↓
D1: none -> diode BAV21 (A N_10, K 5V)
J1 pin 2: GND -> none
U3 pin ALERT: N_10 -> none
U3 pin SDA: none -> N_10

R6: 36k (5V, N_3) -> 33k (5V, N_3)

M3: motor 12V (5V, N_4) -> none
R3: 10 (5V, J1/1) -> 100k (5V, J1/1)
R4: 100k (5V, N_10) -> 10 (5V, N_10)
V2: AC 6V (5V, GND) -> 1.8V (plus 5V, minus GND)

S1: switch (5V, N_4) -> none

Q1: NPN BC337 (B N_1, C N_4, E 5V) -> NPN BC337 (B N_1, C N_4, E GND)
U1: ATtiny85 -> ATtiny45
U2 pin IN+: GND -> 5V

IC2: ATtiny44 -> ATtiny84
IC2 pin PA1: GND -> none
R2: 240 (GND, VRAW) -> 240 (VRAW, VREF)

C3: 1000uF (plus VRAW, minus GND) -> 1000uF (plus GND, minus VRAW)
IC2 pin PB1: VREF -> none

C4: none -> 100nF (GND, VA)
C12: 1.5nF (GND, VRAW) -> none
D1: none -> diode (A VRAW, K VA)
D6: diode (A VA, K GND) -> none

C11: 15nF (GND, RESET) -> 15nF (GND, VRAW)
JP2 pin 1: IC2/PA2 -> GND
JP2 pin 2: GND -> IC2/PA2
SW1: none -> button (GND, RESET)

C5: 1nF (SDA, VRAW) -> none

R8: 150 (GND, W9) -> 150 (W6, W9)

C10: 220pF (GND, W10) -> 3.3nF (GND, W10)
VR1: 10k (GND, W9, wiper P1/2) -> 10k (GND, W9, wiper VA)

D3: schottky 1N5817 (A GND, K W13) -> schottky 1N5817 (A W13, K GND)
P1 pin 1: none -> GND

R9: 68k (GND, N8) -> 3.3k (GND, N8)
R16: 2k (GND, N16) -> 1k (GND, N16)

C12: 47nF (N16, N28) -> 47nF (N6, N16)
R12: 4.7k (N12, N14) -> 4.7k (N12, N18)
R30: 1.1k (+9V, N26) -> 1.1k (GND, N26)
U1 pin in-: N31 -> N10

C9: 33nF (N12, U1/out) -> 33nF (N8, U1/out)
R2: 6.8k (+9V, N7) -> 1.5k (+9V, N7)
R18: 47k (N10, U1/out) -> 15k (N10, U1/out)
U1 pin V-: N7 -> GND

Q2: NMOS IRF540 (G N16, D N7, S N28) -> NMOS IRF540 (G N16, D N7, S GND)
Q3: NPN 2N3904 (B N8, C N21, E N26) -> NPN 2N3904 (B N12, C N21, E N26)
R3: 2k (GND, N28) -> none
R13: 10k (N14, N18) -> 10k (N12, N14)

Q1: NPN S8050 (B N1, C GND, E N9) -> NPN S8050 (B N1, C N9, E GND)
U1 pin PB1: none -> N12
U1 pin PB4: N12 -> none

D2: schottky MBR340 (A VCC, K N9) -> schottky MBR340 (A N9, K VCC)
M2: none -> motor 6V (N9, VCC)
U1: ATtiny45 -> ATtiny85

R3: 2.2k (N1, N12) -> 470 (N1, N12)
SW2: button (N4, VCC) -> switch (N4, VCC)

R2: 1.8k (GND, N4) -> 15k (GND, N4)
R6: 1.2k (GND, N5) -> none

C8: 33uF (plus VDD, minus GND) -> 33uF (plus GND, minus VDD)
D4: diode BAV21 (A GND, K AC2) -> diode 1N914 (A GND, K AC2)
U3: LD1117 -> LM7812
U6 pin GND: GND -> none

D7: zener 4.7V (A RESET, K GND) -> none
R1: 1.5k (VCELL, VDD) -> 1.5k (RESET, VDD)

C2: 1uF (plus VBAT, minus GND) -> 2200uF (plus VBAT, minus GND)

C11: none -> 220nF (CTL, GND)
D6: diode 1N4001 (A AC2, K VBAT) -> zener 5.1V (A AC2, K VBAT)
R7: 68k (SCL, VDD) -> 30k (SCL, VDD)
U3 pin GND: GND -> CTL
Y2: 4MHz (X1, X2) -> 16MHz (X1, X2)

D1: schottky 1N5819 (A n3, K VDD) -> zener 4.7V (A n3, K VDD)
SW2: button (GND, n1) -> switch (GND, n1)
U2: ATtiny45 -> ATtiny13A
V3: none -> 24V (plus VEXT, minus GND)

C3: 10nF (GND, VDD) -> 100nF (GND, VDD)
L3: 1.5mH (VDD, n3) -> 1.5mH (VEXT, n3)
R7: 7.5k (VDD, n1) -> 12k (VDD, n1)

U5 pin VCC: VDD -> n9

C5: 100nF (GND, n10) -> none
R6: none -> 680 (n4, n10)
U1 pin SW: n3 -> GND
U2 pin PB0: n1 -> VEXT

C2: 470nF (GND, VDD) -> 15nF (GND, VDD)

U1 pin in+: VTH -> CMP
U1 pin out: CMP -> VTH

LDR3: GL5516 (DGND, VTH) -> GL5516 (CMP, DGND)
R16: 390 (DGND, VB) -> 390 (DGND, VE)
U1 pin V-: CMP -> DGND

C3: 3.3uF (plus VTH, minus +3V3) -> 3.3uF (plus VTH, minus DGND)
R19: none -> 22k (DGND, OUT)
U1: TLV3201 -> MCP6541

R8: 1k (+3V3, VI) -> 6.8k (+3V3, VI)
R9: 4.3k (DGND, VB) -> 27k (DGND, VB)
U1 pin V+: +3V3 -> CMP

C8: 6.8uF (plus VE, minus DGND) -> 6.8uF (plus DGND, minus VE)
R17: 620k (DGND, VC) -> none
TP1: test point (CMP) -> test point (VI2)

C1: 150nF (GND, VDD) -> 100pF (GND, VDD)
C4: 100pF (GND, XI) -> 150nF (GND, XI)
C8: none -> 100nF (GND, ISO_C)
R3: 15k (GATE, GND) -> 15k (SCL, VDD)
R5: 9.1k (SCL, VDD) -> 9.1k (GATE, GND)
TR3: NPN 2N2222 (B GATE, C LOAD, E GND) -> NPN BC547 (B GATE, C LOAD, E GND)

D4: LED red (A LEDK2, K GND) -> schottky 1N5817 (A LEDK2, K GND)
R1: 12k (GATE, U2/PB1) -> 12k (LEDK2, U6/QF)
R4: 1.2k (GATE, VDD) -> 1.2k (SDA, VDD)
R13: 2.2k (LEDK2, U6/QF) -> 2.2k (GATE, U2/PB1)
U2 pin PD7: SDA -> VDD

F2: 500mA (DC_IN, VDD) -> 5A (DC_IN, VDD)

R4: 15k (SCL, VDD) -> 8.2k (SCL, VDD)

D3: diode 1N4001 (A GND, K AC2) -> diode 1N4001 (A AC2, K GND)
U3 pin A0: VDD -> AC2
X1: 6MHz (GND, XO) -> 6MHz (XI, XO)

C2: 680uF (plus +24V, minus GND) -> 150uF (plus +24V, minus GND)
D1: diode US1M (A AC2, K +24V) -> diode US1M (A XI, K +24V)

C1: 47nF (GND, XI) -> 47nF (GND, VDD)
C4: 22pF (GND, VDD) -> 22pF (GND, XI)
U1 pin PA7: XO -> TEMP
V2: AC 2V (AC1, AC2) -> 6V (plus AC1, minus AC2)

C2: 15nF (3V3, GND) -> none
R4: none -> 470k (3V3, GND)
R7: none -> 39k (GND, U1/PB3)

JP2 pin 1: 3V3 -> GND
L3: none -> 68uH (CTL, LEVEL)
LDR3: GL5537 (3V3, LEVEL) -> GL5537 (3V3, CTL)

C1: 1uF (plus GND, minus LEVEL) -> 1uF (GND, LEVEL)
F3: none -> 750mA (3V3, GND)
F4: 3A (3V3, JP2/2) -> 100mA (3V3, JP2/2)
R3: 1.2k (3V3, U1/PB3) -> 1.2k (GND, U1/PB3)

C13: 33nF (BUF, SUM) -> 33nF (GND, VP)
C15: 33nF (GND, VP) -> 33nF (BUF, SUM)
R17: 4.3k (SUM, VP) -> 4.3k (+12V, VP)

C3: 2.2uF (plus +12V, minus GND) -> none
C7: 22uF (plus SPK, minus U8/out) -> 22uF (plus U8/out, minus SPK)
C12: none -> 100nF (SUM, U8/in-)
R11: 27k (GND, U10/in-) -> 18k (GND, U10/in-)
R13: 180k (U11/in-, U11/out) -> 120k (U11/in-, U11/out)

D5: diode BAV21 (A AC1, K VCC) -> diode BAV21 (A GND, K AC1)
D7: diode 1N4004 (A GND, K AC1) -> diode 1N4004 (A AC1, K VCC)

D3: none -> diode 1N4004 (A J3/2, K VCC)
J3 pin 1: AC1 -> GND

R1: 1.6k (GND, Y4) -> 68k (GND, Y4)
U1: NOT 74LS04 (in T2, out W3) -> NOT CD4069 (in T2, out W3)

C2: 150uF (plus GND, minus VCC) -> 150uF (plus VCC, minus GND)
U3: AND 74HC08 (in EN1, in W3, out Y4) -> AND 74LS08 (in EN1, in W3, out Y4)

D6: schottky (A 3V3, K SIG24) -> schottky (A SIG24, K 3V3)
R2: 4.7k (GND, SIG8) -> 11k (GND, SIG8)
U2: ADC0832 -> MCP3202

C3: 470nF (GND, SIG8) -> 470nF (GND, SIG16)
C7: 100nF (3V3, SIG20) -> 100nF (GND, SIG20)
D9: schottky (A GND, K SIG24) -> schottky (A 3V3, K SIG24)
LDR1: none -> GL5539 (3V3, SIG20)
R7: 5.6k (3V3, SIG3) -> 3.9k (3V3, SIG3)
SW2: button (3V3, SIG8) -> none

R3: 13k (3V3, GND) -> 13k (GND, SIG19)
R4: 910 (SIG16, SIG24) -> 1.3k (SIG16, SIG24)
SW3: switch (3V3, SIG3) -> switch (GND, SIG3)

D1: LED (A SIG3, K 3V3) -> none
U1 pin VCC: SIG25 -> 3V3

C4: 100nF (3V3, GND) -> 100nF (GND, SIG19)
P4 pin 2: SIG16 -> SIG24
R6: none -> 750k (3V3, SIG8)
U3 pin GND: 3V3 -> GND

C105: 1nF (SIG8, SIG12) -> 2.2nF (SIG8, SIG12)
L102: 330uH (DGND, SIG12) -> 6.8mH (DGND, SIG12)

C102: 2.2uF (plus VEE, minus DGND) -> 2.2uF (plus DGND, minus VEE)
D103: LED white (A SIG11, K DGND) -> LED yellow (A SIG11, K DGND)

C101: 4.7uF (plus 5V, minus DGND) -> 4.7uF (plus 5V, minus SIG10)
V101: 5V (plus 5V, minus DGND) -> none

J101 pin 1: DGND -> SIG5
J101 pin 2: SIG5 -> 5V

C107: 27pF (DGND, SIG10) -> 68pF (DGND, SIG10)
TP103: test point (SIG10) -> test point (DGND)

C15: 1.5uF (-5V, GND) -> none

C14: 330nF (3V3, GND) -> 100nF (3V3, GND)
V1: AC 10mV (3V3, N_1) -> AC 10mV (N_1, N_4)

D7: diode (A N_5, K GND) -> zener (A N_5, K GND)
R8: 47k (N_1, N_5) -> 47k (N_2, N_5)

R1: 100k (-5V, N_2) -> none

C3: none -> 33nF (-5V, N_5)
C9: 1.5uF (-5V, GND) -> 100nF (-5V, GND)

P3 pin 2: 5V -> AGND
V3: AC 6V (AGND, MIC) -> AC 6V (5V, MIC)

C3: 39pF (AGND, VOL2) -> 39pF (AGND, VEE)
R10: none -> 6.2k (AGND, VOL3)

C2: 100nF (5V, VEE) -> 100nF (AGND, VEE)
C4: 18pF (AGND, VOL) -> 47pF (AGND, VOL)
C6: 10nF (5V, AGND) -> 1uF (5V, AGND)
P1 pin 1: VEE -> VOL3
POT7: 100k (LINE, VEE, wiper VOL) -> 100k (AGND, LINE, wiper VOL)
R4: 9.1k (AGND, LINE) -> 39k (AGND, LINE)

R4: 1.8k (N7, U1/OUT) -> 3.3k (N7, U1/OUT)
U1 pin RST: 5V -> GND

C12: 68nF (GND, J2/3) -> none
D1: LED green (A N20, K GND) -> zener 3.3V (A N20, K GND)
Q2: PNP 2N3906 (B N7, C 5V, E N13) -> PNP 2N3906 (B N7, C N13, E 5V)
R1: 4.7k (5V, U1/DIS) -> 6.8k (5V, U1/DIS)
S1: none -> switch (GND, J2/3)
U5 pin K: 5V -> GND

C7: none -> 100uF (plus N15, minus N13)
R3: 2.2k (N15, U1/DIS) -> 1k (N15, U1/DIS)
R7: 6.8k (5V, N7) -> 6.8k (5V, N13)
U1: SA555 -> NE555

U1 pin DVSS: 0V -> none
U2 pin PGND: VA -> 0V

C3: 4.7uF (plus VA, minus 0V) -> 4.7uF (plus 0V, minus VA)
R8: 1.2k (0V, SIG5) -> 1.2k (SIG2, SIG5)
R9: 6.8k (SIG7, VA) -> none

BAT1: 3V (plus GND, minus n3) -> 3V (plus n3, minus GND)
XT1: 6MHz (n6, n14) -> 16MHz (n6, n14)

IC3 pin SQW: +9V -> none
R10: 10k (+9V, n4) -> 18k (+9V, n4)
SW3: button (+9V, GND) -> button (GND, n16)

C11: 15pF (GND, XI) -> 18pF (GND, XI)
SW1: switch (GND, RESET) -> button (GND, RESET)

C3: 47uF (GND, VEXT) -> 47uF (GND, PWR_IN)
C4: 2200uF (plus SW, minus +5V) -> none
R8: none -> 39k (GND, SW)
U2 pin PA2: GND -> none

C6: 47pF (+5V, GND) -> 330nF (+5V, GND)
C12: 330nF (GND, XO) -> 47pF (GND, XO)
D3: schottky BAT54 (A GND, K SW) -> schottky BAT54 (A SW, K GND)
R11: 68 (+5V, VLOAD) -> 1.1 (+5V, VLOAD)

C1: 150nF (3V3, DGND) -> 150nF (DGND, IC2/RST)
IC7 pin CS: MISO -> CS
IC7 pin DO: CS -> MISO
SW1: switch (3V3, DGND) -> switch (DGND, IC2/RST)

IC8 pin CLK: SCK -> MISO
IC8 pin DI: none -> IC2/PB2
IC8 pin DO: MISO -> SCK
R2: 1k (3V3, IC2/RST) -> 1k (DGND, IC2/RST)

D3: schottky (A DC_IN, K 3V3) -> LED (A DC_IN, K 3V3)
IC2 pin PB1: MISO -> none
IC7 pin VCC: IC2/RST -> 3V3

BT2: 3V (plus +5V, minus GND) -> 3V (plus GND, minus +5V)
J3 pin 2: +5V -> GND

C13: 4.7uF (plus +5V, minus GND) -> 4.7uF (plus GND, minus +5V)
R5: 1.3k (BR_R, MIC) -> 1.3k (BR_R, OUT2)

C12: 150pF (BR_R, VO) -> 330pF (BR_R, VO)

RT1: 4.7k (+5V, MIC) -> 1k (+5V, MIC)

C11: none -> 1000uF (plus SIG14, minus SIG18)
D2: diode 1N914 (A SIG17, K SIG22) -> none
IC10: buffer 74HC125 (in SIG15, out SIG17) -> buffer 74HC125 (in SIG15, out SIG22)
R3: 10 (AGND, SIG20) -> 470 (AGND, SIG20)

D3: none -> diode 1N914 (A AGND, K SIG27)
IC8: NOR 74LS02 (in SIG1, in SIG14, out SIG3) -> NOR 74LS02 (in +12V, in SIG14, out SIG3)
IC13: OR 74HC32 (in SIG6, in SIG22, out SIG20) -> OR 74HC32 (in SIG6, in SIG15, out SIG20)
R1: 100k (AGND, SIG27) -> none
↑
Work order ->
Copy out the listing above, line by line and exactly, from its first line to the line holding "IC2: ATtiny44 -> ATtiny84", inclusive.

Output below ->
D1: none -> diode BAV21 (A N_10, K 5V)
J1 pin 2: GND -> none
U3 pin ALERT: N_10 -> none
U3 pin SDA: none -> N_10

R6: 36k (5V, N_3) -> 33k (5V, N_3)

M3: motor 12V (5V, N_4) -> none
R3: 10 (5V, J1/1) -> 100k (5V, J1/1)
R4: 100k (5V, N_10) -> 10 (5V, N_10)
V2: AC 6V (5V, GND) -> 1.8V (plus 5V, minus GND)

S1: switch (5V, N_4) -> none

Q1: NPN BC337 (B N_1, C N_4, E 5V) -> NPN BC337 (B N_1, C N_4, E GND)
U1: ATtiny85 -> ATtiny45
U2 pin IN+: GND -> 5V

IC2: ATtiny44 -> ATtiny84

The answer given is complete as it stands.